About this task: Write each entry out again verbatim, pictures excluded.

[Spatial reasoning data]
◇ ◇ ◇ ◇ ◇ ◇ ◇

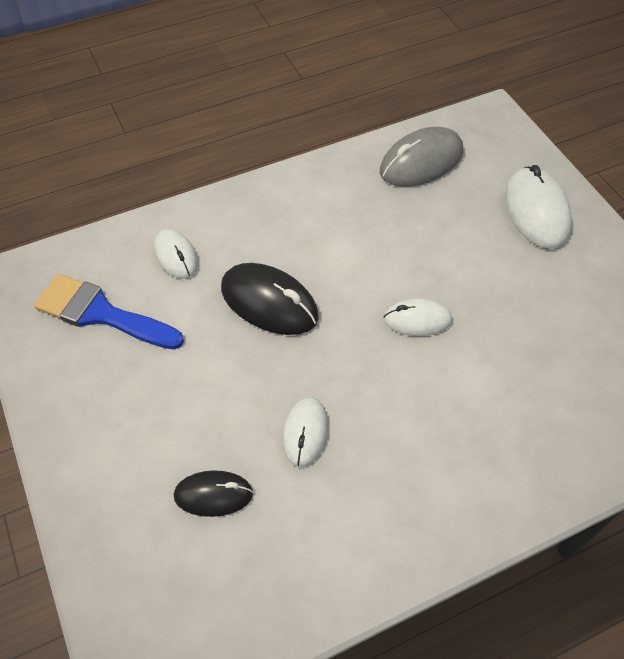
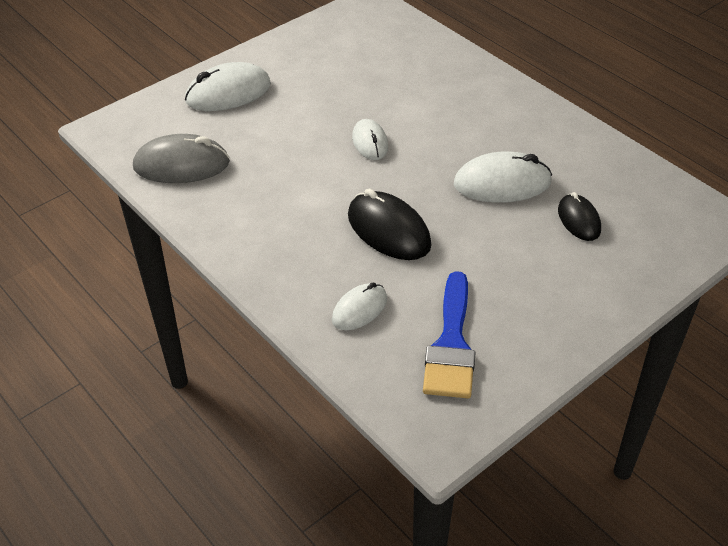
camera: 105 degrees left, 10 degrees down
(269, 302) = (388, 230): black mouse -> black mouse turned 60 degrees counterclockwise
(305, 433) = (502, 183): white mouse -> white mouse, size x1.63
(421, 162) = (181, 165): grey mouse -> grey mouse turned 45 degrees counterclockwise

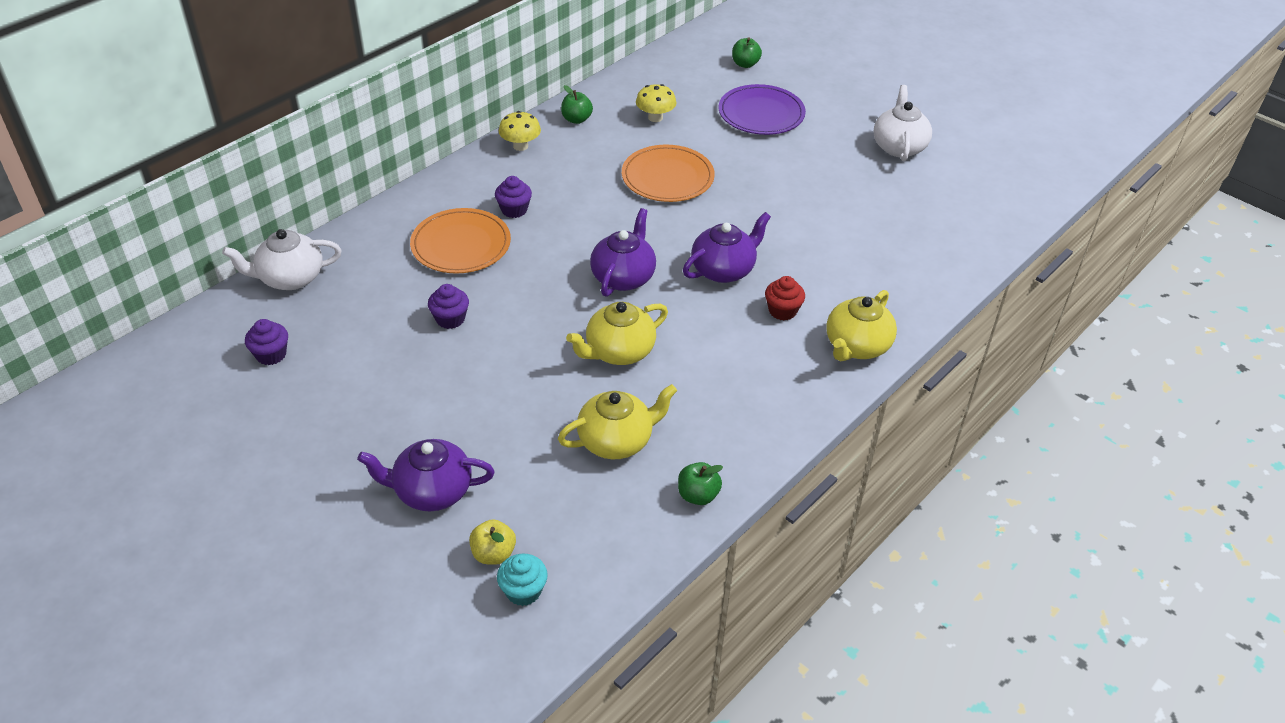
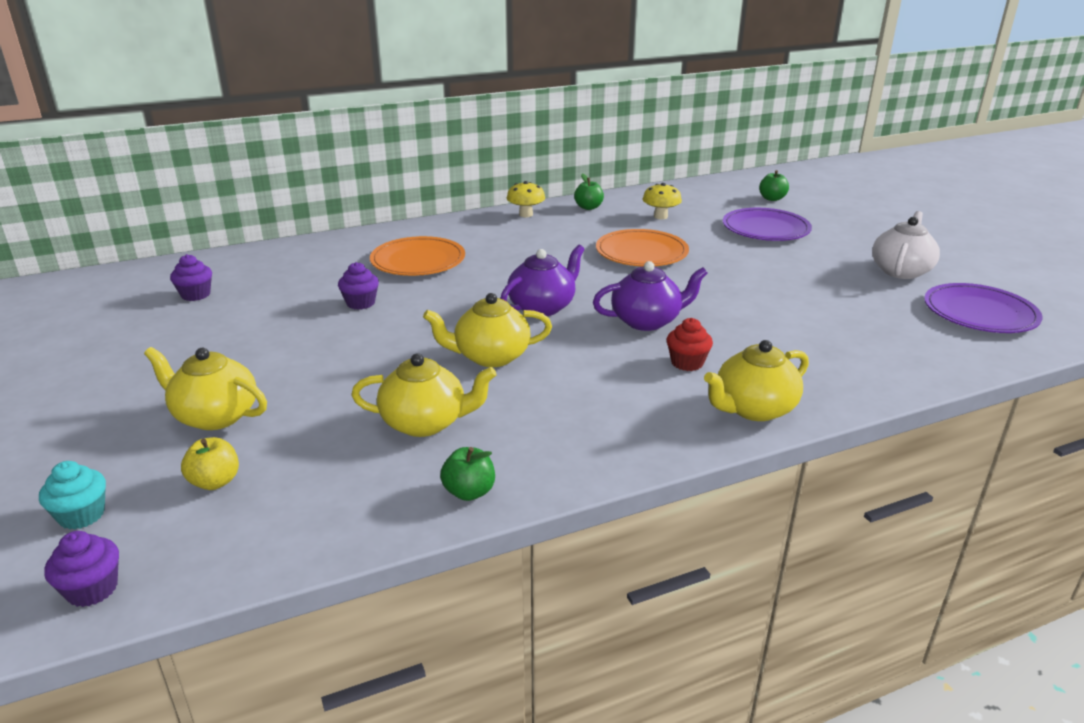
camera: 25 degrees right, 15 degrees down
(290, 278) = (263, 255): white teapot -> none
(432, 491) = (215, 416): purple teapot -> yellow teapot
(514, 210) = (484, 248): purple cupcake -> purple cupcake (92, 589)
(523, 591) = (208, 523): turquoise cupcake -> turquoise cupcake (82, 515)
(977, 186) = (980, 313): none -> purple plate

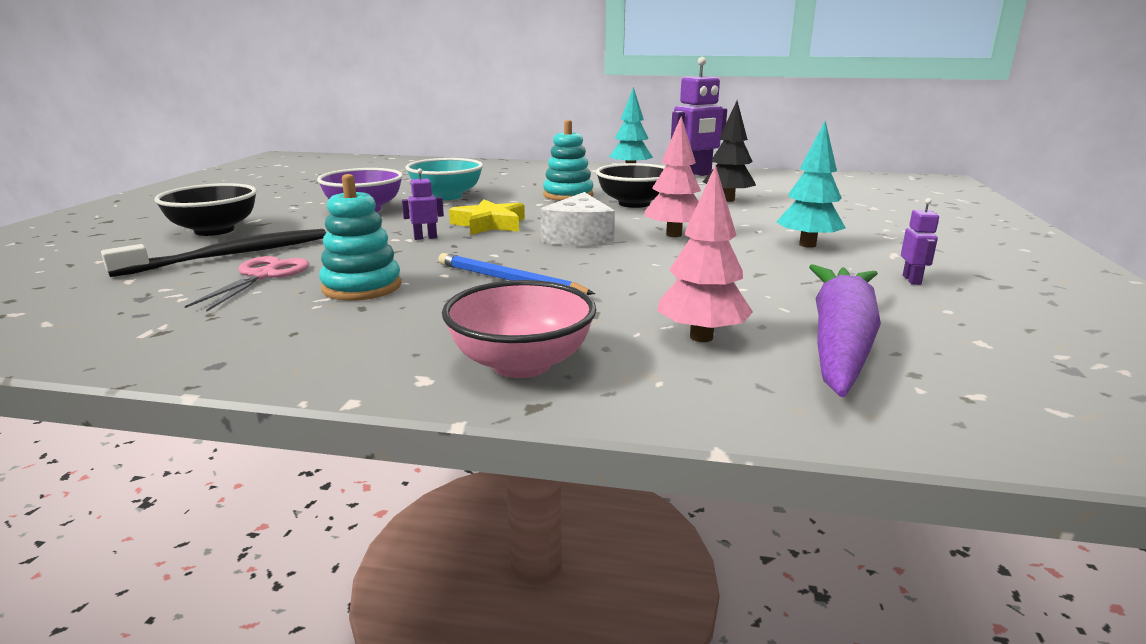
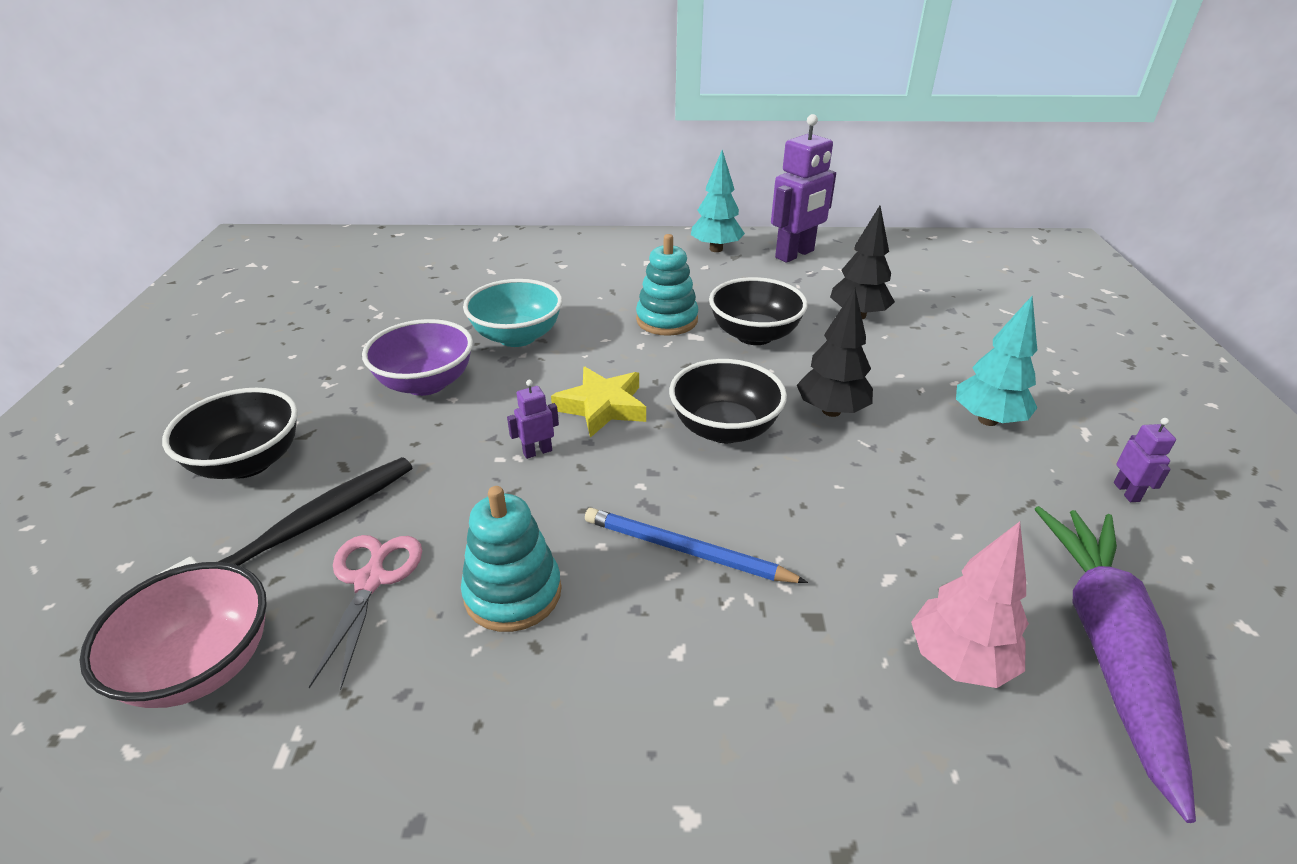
camera: 10 degrees left, 15 degrees up
(521, 364) = (786, 759): pink bowl -> pink bowl (201, 665)
(579, 237) = (724, 429): white cheese -> black bowl
(673, 235) = (831, 411): pink tree -> black tree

◇ ◇ ◇ ◇ ◇ ◇ ◇

Response:
camera: 105 degrees left, 10 degrees down
(269, 302) = (388, 230): black mouse -> black mouse turned 60 degrees counterclockwise
(305, 433) = (502, 183): white mouse -> white mouse, size x1.63
(421, 162) = (181, 165): grey mouse -> grey mouse turned 45 degrees counterclockwise

camera: 25 degrees right, 15 degrees down
(290, 278) = (263, 255): white teapot -> none
(432, 491) = (215, 416): purple teapot -> yellow teapot
(514, 210) = (484, 248): purple cupcake -> purple cupcake (92, 589)
(523, 591) = (208, 523): turquoise cupcake -> turquoise cupcake (82, 515)
(977, 186) = (980, 313): none -> purple plate

camera: 10 degrees left, 15 degrees up
(521, 364) = (786, 759): pink bowl -> pink bowl (201, 665)
(579, 237) = (724, 429): white cheese -> black bowl
(673, 235) = (831, 411): pink tree -> black tree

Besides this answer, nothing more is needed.